*** Opening of Supplied entries ***
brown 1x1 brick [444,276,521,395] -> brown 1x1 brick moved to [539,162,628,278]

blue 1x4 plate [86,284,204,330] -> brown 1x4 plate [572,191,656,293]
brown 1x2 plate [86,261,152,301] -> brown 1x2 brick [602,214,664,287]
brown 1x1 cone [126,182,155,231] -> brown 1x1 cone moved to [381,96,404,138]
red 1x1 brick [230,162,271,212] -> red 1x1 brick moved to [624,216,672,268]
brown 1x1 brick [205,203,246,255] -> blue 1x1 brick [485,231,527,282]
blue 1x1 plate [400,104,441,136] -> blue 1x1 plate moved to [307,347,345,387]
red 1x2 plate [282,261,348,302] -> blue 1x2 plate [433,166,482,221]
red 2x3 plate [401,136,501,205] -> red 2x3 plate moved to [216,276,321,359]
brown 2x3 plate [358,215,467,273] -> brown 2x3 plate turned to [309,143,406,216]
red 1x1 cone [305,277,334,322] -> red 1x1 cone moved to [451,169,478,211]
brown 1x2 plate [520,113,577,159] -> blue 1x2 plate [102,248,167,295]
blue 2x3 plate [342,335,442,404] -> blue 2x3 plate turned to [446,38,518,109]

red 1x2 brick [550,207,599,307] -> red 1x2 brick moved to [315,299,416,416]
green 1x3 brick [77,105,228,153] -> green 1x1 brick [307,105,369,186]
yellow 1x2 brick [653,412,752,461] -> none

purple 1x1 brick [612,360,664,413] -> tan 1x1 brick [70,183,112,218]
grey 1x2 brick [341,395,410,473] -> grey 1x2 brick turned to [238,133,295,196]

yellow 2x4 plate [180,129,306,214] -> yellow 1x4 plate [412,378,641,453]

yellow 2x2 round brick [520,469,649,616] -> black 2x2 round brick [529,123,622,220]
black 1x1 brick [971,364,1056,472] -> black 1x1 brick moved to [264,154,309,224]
*** Close of Supplied entries ***
(Task objective) Set down, exactly as they appear above, all lines from the one that has "red 1x1 brick [230,162,271,212]" down to the one that has "blue 2x3 plate [342,335,442,404]", including those two and no others.

(Reply)
red 1x1 brick [230,162,271,212] -> red 1x1 brick moved to [624,216,672,268]
brown 1x1 brick [205,203,246,255] -> blue 1x1 brick [485,231,527,282]
blue 1x1 plate [400,104,441,136] -> blue 1x1 plate moved to [307,347,345,387]
red 1x2 plate [282,261,348,302] -> blue 1x2 plate [433,166,482,221]
red 2x3 plate [401,136,501,205] -> red 2x3 plate moved to [216,276,321,359]
brown 2x3 plate [358,215,467,273] -> brown 2x3 plate turned to [309,143,406,216]
red 1x1 cone [305,277,334,322] -> red 1x1 cone moved to [451,169,478,211]
brown 1x2 plate [520,113,577,159] -> blue 1x2 plate [102,248,167,295]
blue 2x3 plate [342,335,442,404] -> blue 2x3 plate turned to [446,38,518,109]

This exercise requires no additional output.